■ **THE REQUEST**:
Extract every line below that contains the string "kern", treating uppercase and lowercase letters as different.

■ **DATA FOR THIS EXERCISE**:
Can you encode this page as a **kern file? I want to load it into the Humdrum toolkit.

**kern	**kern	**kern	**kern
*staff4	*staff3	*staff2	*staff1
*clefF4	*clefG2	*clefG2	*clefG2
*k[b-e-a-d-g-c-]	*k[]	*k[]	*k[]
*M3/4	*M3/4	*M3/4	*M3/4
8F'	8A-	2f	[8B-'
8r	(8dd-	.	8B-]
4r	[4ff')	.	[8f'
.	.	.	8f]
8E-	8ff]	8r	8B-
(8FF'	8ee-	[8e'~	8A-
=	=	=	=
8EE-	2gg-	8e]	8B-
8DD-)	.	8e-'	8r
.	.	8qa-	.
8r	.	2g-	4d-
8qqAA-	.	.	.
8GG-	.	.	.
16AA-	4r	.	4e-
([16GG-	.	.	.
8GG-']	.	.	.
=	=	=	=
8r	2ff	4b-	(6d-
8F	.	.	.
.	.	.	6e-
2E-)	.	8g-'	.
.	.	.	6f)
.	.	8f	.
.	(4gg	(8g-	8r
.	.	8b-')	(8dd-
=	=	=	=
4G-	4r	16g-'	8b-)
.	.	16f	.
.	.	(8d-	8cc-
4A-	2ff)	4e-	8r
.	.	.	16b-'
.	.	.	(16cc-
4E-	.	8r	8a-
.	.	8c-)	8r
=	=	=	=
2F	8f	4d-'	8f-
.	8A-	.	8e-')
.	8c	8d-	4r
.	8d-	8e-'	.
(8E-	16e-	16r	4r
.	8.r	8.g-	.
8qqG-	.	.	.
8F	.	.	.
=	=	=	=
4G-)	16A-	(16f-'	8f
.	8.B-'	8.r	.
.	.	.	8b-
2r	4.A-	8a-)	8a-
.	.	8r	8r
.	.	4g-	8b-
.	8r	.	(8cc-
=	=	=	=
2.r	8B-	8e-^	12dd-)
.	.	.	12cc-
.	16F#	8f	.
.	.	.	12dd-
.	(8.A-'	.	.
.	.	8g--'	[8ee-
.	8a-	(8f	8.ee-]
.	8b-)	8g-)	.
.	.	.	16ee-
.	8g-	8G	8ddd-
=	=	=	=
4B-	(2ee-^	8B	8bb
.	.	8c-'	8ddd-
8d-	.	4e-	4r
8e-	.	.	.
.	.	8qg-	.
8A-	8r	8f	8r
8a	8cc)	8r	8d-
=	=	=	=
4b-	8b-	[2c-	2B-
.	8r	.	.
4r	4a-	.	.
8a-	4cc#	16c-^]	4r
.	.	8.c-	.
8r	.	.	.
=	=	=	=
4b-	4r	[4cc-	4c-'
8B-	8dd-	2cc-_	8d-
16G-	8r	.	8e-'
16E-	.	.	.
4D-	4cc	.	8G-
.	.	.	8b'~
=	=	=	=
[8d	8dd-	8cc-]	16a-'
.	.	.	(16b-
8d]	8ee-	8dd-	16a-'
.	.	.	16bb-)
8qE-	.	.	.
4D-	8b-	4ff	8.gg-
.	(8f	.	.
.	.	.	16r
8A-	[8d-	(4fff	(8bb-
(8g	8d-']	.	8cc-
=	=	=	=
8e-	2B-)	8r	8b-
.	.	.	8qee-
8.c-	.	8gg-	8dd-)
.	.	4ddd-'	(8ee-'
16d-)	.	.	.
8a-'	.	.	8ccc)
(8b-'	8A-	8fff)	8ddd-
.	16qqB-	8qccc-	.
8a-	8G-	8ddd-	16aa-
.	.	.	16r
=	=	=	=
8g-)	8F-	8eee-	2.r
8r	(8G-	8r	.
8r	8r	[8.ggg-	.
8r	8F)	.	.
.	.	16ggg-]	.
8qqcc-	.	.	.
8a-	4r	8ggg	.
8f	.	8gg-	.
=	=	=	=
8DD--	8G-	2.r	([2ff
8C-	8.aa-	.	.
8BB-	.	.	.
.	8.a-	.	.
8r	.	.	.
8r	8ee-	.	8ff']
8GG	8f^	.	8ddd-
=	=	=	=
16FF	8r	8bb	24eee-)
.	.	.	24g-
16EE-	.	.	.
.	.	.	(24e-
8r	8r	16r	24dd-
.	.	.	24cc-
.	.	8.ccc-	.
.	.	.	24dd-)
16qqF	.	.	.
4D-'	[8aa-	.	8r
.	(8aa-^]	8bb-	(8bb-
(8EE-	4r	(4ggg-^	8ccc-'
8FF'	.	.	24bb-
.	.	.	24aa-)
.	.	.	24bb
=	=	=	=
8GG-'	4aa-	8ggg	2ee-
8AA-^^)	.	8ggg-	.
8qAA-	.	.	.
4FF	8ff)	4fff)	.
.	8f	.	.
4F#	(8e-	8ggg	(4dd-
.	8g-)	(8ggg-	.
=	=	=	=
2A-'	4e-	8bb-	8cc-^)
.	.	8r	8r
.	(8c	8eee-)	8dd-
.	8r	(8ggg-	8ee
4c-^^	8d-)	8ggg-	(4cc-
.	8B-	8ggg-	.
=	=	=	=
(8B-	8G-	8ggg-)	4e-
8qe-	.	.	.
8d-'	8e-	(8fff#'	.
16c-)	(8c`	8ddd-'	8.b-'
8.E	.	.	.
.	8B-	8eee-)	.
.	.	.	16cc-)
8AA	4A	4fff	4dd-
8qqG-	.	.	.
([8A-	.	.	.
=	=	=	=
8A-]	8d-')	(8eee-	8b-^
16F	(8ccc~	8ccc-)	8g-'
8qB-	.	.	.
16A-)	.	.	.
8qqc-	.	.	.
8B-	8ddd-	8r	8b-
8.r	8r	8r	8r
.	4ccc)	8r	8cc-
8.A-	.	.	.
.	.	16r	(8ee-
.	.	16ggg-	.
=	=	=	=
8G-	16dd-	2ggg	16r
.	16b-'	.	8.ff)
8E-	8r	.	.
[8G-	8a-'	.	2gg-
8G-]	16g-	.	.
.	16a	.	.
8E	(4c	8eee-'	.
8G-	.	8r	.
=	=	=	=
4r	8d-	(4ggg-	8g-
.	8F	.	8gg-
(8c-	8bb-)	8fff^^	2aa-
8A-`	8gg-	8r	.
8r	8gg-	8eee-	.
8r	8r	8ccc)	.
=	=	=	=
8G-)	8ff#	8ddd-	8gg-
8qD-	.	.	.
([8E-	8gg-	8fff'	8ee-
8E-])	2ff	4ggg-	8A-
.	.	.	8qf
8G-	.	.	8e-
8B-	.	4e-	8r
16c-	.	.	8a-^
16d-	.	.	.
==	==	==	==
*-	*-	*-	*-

■ **OUTPUT FOR THIS TASK**:
Can you encode this page as a **kern file? I want to load it into the Humdrum toolkit.
**kern	**kern	**kern	**kern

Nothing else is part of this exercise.